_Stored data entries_
-=-=-=-=-

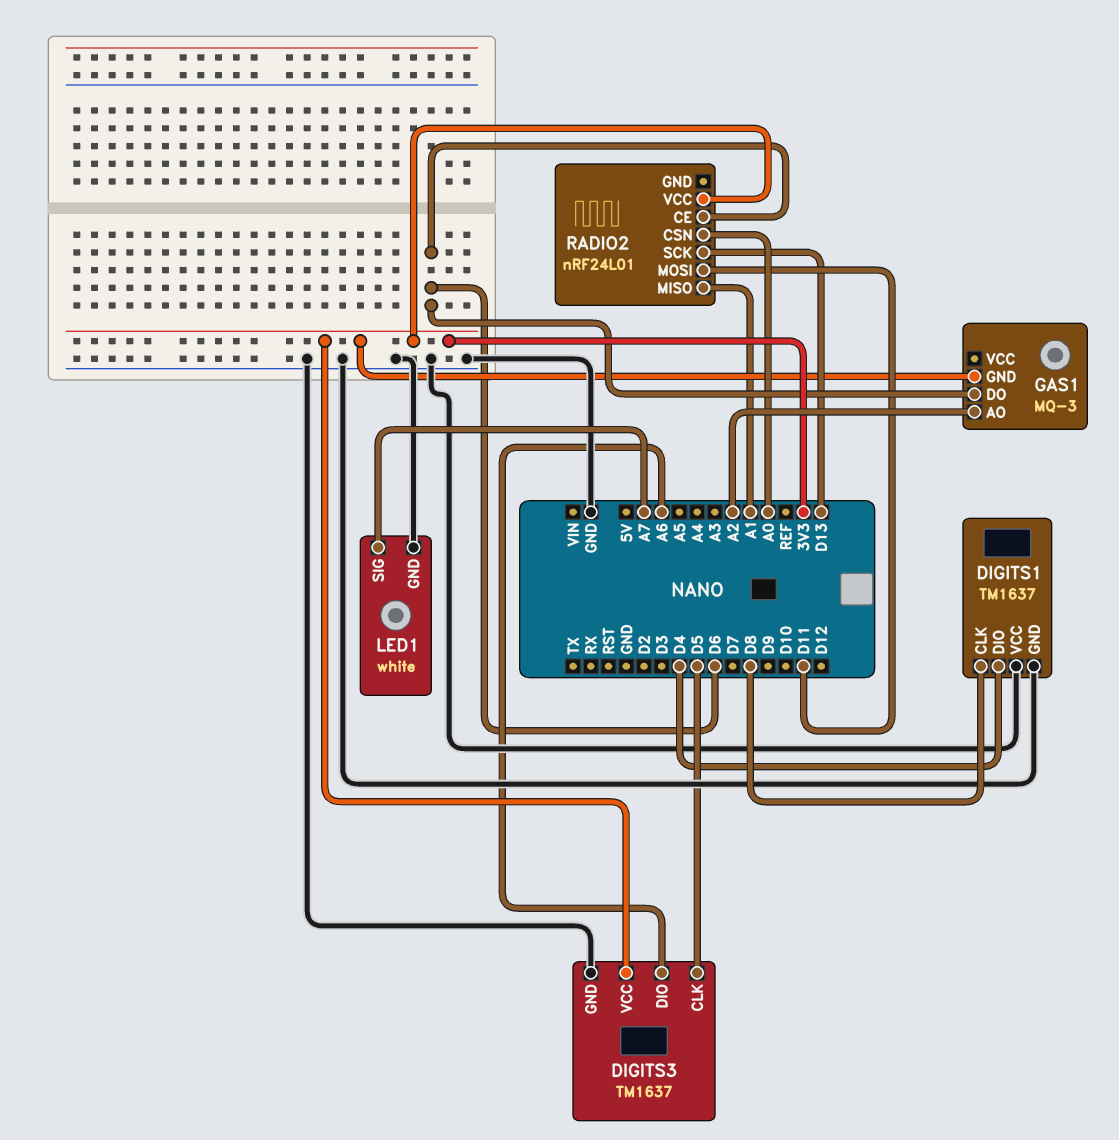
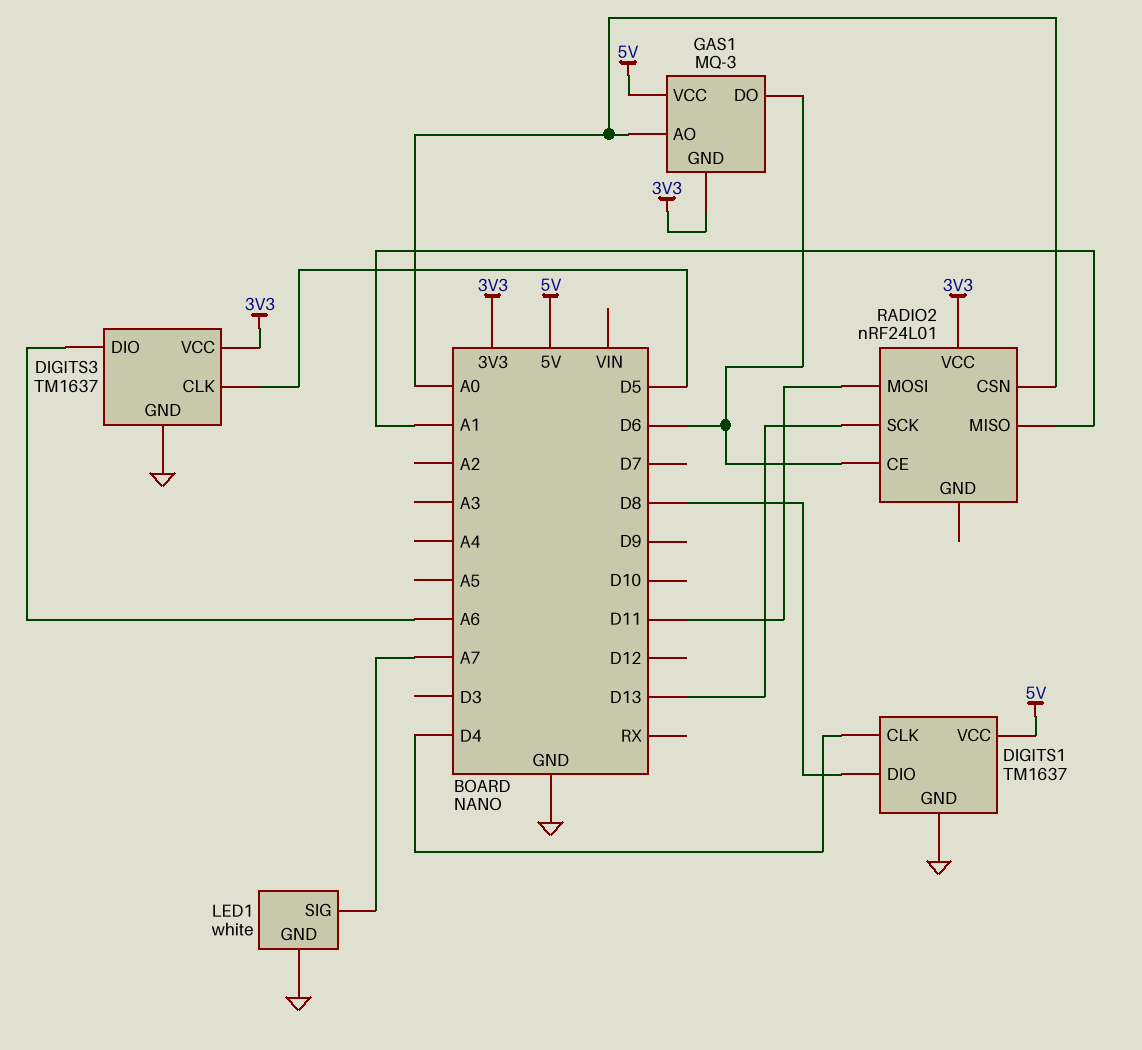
DIGITS1 pin CLK: D8 -> D4
DIGITS1 pin DIO: D4 -> D8
DIGITS1 pin VCC: GND -> 5V
GAS1 pin AO: A2 -> A0
GAS1 pin VCC: none -> 5V

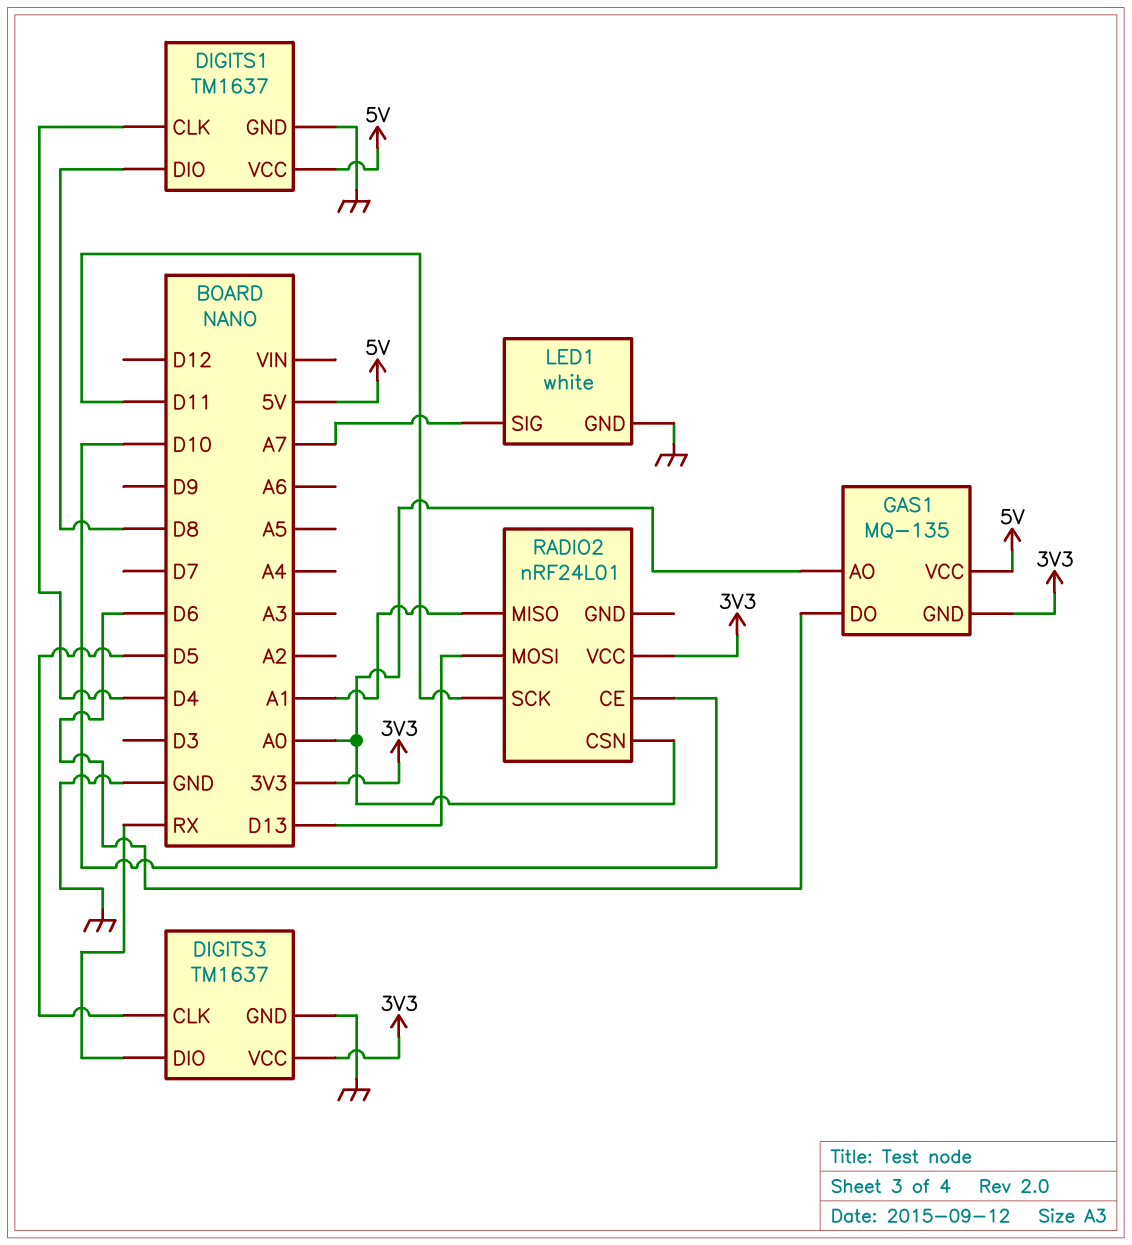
DIGITS3 pin DIO: A6 -> RX
GAS1: MQ-3 -> MQ-135
RADIO2 pin CE: D6 -> D10
RADIO2 pin MOSI: D11 -> D13
RADIO2 pin SCK: D13 -> D11

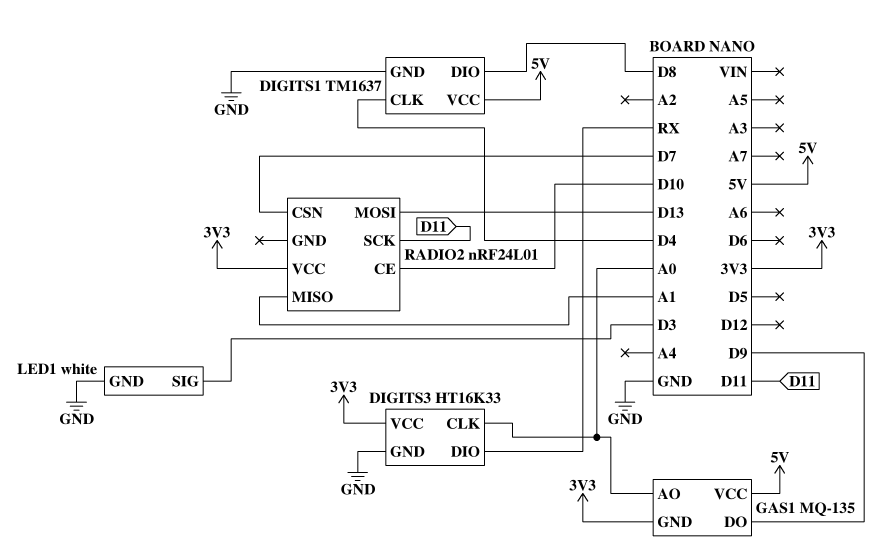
DIGITS3: TM1637 -> HT16K33
DIGITS3 pin CLK: D5 -> A0
GAS1 pin DO: D6 -> D9
LED1 pin SIG: A7 -> D3
RADIO2 pin CSN: A0 -> D7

-=-=-=-=-

An exact restatement of every record is required. Omit the images.

_Answer to the exercise_
DIGITS1 pin CLK: D8 -> D4
DIGITS1 pin DIO: D4 -> D8
DIGITS1 pin VCC: GND -> 5V
GAS1 pin AO: A2 -> A0
GAS1 pin VCC: none -> 5V

DIGITS3 pin DIO: A6 -> RX
GAS1: MQ-3 -> MQ-135
RADIO2 pin CE: D6 -> D10
RADIO2 pin MOSI: D11 -> D13
RADIO2 pin SCK: D13 -> D11

DIGITS3: TM1637 -> HT16K33
DIGITS3 pin CLK: D5 -> A0
GAS1 pin DO: D6 -> D9
LED1 pin SIG: A7 -> D3
RADIO2 pin CSN: A0 -> D7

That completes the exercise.